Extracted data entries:
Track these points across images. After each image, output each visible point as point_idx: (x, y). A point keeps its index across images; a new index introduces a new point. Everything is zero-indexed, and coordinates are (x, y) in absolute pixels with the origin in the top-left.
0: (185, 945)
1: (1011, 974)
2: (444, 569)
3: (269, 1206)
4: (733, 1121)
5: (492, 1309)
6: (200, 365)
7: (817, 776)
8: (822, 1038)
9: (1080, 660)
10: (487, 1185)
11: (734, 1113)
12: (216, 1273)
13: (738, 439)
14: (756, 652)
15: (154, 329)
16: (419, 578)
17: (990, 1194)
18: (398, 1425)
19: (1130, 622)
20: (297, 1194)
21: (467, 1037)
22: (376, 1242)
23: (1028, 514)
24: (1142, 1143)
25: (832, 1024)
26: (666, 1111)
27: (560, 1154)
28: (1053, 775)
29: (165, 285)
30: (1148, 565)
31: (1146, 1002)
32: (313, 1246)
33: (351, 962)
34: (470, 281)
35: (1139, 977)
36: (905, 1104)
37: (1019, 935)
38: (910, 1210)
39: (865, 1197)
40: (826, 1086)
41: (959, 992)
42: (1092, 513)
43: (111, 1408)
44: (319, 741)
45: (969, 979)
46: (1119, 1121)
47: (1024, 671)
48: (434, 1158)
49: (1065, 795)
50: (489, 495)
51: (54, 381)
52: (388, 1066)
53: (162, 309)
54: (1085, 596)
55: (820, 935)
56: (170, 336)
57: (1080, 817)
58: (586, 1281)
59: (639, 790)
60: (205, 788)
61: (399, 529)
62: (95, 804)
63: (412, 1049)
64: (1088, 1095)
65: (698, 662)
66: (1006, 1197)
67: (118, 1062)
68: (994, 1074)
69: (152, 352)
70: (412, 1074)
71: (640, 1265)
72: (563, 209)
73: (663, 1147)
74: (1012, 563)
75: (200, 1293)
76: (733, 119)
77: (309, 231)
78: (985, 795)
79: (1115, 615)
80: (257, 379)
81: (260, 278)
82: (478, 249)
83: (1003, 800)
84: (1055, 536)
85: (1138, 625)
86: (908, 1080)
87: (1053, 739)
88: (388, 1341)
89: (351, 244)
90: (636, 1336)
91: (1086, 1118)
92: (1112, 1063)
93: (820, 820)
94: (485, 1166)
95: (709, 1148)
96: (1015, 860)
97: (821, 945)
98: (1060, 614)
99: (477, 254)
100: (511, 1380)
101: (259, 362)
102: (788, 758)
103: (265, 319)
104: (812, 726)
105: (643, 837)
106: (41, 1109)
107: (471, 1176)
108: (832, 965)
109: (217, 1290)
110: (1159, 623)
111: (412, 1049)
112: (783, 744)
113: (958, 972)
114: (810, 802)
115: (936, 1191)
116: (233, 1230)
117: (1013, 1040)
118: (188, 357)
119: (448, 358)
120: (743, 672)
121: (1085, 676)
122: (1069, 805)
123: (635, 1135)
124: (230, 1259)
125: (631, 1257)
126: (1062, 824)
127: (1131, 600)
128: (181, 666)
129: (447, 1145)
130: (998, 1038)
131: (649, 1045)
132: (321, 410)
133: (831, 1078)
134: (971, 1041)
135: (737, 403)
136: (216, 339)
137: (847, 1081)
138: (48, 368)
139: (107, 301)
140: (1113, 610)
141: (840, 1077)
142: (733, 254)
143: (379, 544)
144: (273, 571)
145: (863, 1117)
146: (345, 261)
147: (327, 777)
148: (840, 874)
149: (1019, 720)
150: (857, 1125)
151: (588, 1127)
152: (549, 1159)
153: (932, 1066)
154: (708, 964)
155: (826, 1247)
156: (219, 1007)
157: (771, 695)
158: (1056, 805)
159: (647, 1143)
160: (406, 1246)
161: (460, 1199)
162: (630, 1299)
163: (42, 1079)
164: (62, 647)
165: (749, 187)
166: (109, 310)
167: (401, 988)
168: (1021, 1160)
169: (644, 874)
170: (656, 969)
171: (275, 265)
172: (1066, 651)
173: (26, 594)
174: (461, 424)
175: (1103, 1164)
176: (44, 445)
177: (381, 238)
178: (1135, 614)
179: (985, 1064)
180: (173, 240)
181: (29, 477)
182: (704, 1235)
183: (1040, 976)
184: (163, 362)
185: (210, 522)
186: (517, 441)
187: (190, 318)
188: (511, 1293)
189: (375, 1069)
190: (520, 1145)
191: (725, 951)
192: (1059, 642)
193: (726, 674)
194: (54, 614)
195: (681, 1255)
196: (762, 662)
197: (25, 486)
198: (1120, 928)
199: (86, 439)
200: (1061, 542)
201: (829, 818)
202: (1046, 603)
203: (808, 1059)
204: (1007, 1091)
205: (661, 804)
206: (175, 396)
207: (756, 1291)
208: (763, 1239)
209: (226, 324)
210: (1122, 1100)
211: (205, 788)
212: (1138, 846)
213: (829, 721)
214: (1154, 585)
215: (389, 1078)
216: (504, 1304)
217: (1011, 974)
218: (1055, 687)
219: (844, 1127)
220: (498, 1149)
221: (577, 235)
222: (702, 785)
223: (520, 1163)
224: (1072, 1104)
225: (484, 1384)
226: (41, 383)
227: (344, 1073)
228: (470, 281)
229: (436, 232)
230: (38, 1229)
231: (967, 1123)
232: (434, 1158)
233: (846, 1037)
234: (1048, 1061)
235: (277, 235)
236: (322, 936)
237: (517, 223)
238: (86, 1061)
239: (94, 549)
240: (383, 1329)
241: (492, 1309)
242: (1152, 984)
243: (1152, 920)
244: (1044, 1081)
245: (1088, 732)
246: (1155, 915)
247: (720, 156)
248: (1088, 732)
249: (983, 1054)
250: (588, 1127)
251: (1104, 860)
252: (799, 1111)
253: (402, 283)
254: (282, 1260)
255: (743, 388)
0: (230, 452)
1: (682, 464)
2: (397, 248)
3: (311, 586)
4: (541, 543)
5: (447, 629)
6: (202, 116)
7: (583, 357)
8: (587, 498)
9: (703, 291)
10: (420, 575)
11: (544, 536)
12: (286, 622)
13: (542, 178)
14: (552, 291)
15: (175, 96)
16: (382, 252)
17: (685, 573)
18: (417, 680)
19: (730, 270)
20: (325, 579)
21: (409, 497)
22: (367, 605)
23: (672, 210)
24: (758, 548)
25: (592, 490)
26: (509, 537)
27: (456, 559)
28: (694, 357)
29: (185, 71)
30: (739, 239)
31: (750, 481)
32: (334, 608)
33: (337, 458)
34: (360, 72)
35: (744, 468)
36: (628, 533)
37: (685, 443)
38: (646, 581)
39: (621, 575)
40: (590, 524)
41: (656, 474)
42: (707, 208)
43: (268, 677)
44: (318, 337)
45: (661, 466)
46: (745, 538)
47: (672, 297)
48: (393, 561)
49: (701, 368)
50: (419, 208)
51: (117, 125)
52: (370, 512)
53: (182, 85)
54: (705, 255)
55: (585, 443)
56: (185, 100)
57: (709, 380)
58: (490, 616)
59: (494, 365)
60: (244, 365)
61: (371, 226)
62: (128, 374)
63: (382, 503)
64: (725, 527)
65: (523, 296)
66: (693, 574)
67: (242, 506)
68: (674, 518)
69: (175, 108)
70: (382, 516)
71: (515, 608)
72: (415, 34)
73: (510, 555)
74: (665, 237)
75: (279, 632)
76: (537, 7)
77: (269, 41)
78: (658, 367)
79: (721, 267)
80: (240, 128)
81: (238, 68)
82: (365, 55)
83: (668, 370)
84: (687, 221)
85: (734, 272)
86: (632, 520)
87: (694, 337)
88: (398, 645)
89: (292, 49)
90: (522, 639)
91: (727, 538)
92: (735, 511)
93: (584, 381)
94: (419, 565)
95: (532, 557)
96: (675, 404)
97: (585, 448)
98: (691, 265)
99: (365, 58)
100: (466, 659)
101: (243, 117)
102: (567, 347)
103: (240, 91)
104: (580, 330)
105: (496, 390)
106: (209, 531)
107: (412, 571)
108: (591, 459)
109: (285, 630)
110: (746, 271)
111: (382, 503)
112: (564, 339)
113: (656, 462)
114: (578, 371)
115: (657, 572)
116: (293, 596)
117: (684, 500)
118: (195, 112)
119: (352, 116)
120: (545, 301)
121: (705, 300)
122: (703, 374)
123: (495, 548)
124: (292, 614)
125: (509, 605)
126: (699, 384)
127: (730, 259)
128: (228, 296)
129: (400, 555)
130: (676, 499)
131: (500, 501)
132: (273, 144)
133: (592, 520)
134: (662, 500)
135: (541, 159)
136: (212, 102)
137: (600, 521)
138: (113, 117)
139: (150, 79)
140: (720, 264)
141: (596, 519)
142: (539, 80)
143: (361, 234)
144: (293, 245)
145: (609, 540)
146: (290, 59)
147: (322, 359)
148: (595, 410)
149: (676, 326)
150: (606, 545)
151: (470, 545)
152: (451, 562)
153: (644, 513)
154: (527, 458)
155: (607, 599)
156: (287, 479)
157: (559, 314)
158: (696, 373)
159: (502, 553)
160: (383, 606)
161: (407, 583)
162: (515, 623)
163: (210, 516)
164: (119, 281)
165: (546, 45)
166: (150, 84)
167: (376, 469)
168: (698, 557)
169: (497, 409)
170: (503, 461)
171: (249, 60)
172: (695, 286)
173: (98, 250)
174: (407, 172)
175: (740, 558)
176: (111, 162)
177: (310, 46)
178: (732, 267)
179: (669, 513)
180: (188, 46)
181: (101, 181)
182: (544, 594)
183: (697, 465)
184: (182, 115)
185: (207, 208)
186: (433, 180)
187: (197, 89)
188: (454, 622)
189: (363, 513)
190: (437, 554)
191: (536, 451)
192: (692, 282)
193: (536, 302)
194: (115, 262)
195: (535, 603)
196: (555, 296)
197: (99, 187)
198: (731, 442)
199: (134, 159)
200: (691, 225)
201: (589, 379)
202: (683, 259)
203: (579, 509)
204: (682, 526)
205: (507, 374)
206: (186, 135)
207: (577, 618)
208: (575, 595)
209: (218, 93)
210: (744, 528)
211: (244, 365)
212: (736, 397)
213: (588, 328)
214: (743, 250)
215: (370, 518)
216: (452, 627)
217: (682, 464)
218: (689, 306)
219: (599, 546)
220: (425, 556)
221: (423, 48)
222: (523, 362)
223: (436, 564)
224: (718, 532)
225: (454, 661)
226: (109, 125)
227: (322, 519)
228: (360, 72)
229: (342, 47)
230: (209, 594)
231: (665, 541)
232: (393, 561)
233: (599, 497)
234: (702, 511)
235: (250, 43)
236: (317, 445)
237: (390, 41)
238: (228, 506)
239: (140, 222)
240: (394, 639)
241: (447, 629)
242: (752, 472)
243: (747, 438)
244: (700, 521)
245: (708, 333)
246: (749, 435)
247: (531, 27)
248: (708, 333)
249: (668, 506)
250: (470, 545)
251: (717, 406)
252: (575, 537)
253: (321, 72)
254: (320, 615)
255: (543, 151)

REQUIREMENTS – Transcribe the items word for word, from their first line through the line that contains "7: (817, 776)", including both ends.

RESULT OF THE EXERCISE –
Track these points across images. After each image, output each visible point as point_idx: (x, y). A point keeps its index across images; a new index introduces a new point. Everything is zero-indexed, and coordinates are (x, y) in absolute pixels with the origin in the top-left.
0: (185, 945)
1: (1011, 974)
2: (444, 569)
3: (269, 1206)
4: (733, 1121)
5: (492, 1309)
6: (200, 365)
7: (817, 776)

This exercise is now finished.